## START LISTED RECORDS
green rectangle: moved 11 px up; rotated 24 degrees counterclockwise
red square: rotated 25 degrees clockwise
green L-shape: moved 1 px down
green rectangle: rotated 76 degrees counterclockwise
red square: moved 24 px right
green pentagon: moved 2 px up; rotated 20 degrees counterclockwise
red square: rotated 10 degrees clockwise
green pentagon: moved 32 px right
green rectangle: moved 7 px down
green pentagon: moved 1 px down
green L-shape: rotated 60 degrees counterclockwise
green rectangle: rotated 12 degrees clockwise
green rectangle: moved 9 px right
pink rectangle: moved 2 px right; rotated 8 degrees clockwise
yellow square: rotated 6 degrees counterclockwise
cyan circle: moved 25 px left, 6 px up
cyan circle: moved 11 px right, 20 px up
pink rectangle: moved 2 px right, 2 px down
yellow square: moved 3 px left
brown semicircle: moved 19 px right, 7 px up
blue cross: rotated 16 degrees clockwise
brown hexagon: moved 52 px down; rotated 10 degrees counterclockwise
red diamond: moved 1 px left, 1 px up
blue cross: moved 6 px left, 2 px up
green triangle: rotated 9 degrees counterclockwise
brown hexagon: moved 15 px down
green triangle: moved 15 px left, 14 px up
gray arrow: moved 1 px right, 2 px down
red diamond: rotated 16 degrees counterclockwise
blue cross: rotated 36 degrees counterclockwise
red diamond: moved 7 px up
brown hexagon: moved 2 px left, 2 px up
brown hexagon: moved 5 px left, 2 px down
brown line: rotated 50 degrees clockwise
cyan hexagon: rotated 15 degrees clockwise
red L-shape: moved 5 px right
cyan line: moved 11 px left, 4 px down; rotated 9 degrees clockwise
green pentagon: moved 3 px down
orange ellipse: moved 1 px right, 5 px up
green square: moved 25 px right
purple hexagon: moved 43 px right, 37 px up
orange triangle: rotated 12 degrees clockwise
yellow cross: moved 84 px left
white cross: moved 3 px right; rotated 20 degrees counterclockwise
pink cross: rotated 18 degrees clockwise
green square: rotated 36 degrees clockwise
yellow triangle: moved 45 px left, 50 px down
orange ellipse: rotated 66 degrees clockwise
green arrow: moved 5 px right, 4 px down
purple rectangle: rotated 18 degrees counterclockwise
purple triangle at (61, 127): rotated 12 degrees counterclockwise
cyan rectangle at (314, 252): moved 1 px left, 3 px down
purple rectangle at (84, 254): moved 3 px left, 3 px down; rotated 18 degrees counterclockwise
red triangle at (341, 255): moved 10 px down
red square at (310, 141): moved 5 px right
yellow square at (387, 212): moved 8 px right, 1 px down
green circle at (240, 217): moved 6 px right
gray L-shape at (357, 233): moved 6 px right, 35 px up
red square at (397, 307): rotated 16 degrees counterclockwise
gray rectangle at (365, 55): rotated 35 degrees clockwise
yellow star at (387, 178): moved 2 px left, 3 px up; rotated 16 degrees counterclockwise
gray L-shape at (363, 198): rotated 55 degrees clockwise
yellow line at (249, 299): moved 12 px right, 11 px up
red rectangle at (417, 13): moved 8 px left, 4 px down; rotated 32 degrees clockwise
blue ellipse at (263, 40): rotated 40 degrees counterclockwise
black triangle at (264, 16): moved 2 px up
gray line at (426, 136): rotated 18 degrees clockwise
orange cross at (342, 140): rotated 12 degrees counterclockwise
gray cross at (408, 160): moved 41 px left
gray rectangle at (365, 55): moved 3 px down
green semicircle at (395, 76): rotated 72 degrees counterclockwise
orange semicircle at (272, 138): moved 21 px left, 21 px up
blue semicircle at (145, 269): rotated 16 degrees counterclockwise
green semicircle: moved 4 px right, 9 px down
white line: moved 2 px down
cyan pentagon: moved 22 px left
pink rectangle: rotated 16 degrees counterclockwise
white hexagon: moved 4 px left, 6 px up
## END LISTED RECORDS
*DESCRIPTION OF THE TASK:*
Write out the lines word for word, beginning with the very first one and going on through the line that contains "purple rectangle: rotated", including that line and nothing after it.

*SOLUTION TO THE PROBLEM:*
green rectangle: moved 11 px up; rotated 24 degrees counterclockwise
red square: rotated 25 degrees clockwise
green L-shape: moved 1 px down
green rectangle: rotated 76 degrees counterclockwise
red square: moved 24 px right
green pentagon: moved 2 px up; rotated 20 degrees counterclockwise
red square: rotated 10 degrees clockwise
green pentagon: moved 32 px right
green rectangle: moved 7 px down
green pentagon: moved 1 px down
green L-shape: rotated 60 degrees counterclockwise
green rectangle: rotated 12 degrees clockwise
green rectangle: moved 9 px right
pink rectangle: moved 2 px right; rotated 8 degrees clockwise
yellow square: rotated 6 degrees counterclockwise
cyan circle: moved 25 px left, 6 px up
cyan circle: moved 11 px right, 20 px up
pink rectangle: moved 2 px right, 2 px down
yellow square: moved 3 px left
brown semicircle: moved 19 px right, 7 px up
blue cross: rotated 16 degrees clockwise
brown hexagon: moved 52 px down; rotated 10 degrees counterclockwise
red diamond: moved 1 px left, 1 px up
blue cross: moved 6 px left, 2 px up
green triangle: rotated 9 degrees counterclockwise
brown hexagon: moved 15 px down
green triangle: moved 15 px left, 14 px up
gray arrow: moved 1 px right, 2 px down
red diamond: rotated 16 degrees counterclockwise
blue cross: rotated 36 degrees counterclockwise
red diamond: moved 7 px up
brown hexagon: moved 2 px left, 2 px up
brown hexagon: moved 5 px left, 2 px down
brown line: rotated 50 degrees clockwise
cyan hexagon: rotated 15 degrees clockwise
red L-shape: moved 5 px right
cyan line: moved 11 px left, 4 px down; rotated 9 degrees clockwise
green pentagon: moved 3 px down
orange ellipse: moved 1 px right, 5 px up
green square: moved 25 px right
purple hexagon: moved 43 px right, 37 px up
orange triangle: rotated 12 degrees clockwise
yellow cross: moved 84 px left
white cross: moved 3 px right; rotated 20 degrees counterclockwise
pink cross: rotated 18 degrees clockwise
green square: rotated 36 degrees clockwise
yellow triangle: moved 45 px left, 50 px down
orange ellipse: rotated 66 degrees clockwise
green arrow: moved 5 px right, 4 px down
purple rectangle: rotated 18 degrees counterclockwise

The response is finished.